§ PROBLEM TO SOLVE
Give back the line below containing "D3: schottky (A" and every later line, exactly.

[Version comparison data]
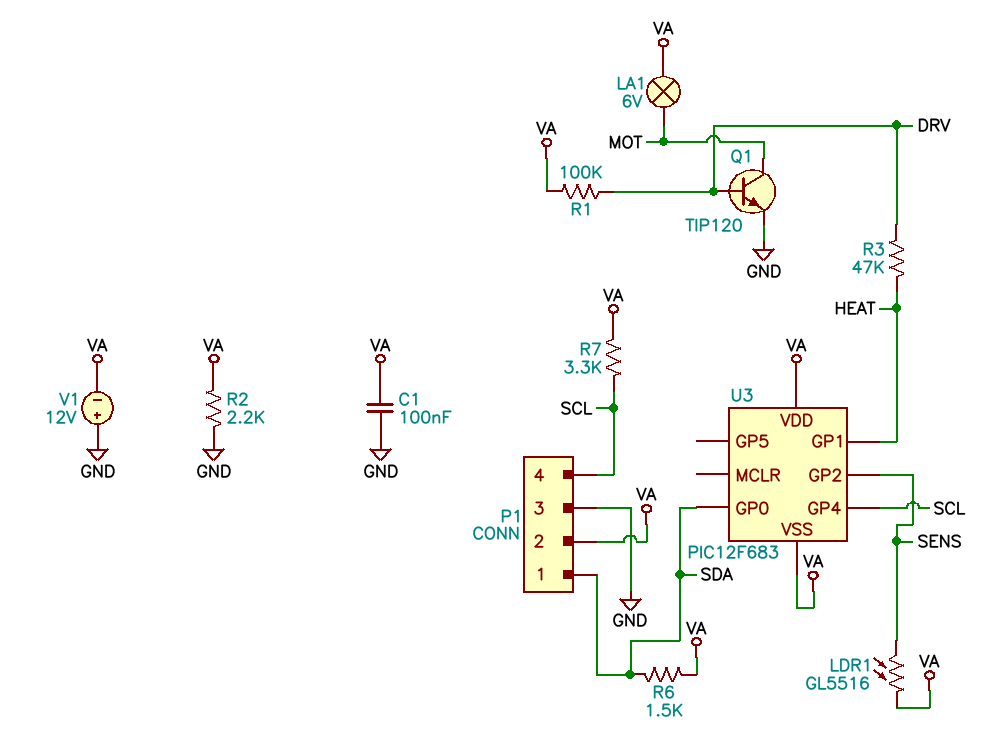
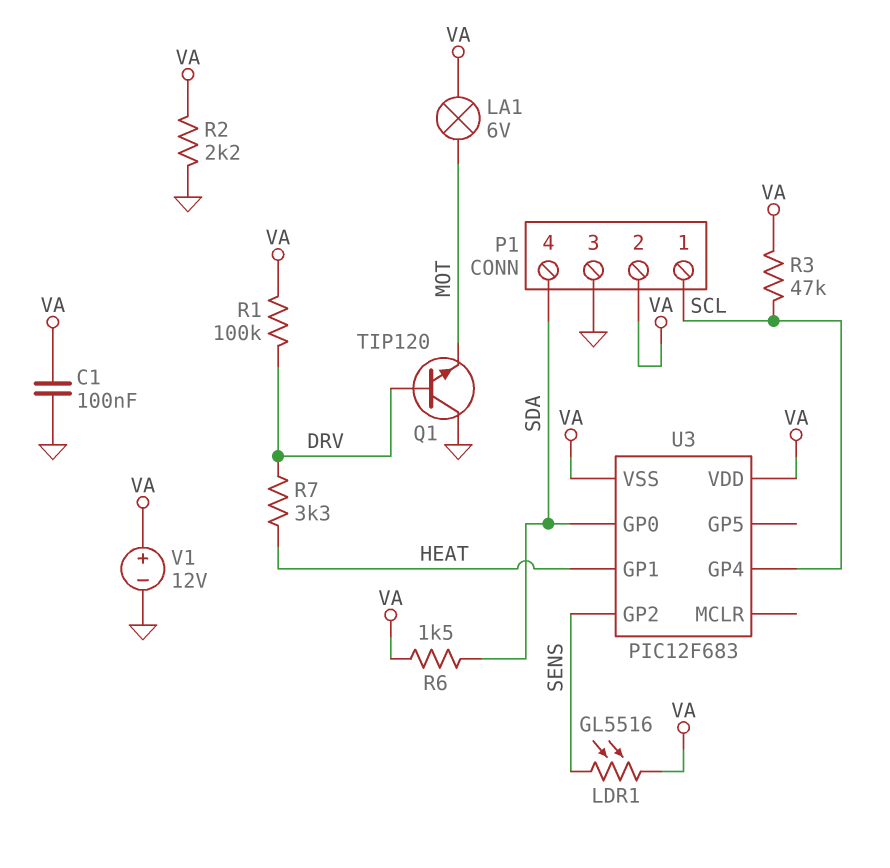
P1 pin 1: SDA -> SCL
P1 pin 4: SCL -> SDA
Q1: NPN TIP120 (B DRV, C MOT, E GND) -> NPN TIP120 (B DRV, C GND, E MOT)
R3: 47k (DRV, HEAT) -> 47k (SCL, VA)
R7: 3.3k (SCL, VA) -> 3.3k (DRV, HEAT)
V1: 12V (plus GND, minus VA) -> 12V (plus VA, minus GND)

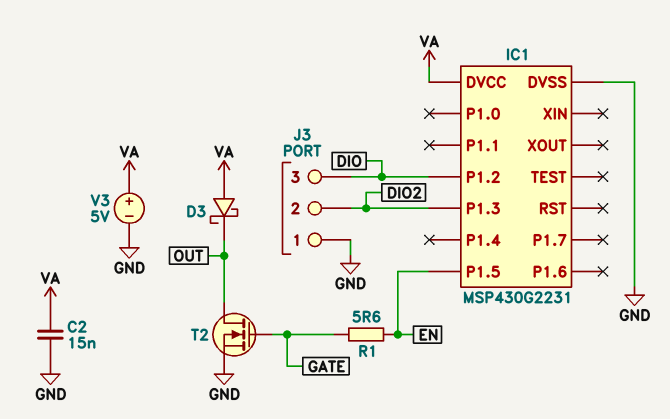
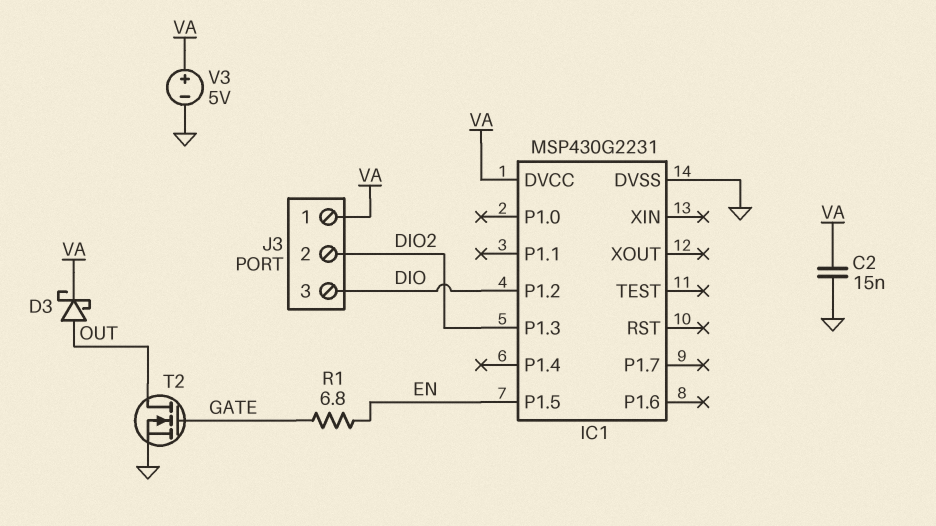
D3: schottky (A VA, K OUT) -> schottky (A OUT, K VA)
J3 pin 1: GND -> VA
R1: 5.6 (EN, GATE) -> 6.8 (EN, GATE)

§ RESPONSE
D3: schottky (A VA, K OUT) -> schottky (A OUT, K VA)
J3 pin 1: GND -> VA
R1: 5.6 (EN, GATE) -> 6.8 (EN, GATE)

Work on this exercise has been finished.